# [EXERCISE]
Gather each line in the entries that includes the string "right".

# [INPUT RECORDS]
»»

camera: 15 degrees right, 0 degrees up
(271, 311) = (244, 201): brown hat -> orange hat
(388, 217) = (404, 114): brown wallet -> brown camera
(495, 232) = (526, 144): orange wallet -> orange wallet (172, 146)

««
»»

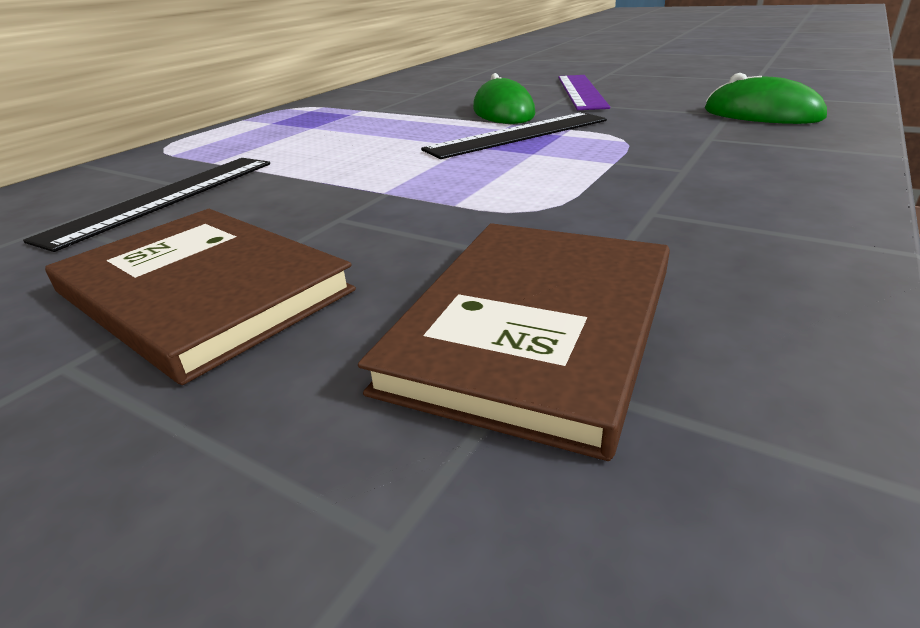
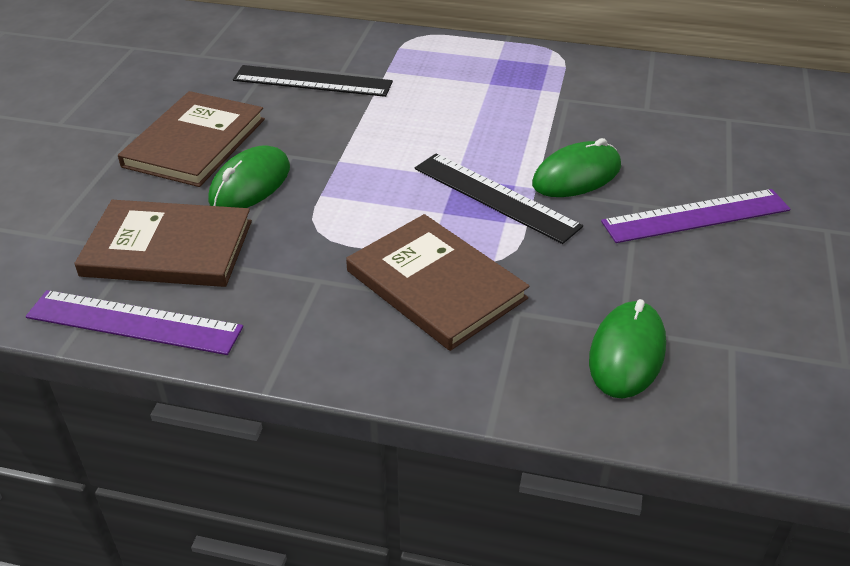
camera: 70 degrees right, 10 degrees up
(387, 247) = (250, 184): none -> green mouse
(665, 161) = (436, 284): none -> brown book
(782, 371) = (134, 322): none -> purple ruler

««

# [EXERCISE SOLUTION]
camera: 15 degrees right, 0 degrees up
camera: 70 degrees right, 10 degrees up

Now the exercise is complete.